*** Begin section ***

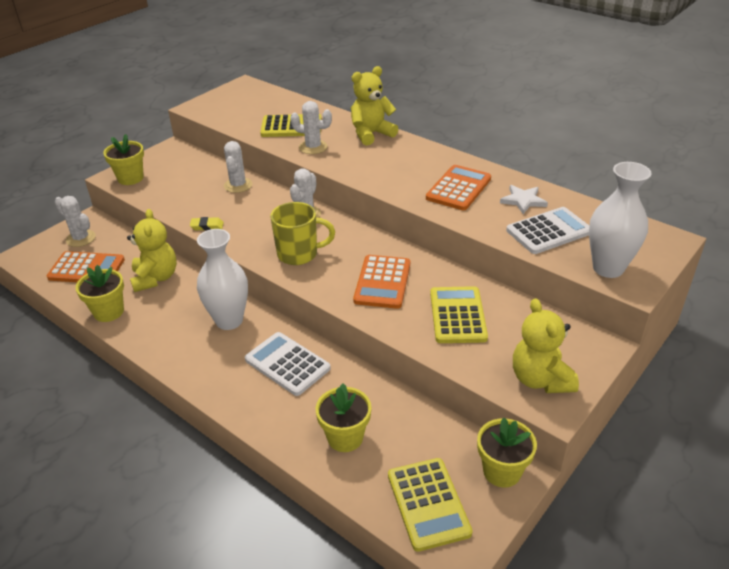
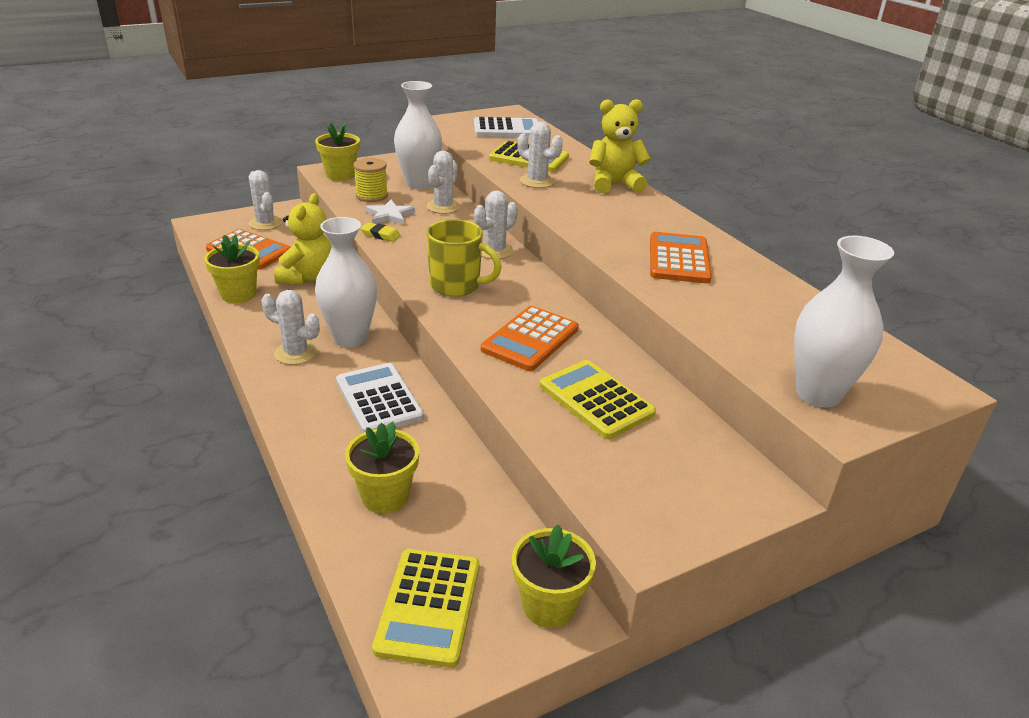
camera: 20 degrees right, 5 degrees down
(172, 191) = (371, 196): none -> yellow spool
(195, 348) = (296, 353): none -> white cactus
(203, 169) = (419, 184): none -> white vase
(457, 315) = (596, 400): yellow calculator -> yellow calculator turned 60 degrees counterclockwise
(458, 188) = (678, 259): orange calculator -> orange calculator turned 45 degrees counterclockwise
(523, 200) = (754, 291): white star -> white star (390, 215)
(540, 379) = (652, 504): yellow teddy bear -> none
(548, 231) = (764, 332): white calculator -> white calculator (507, 129)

*** End section ***

Action item: Above are some records. Count the lines among them with the word "degrees", and answer with the number only.

Written reply: 3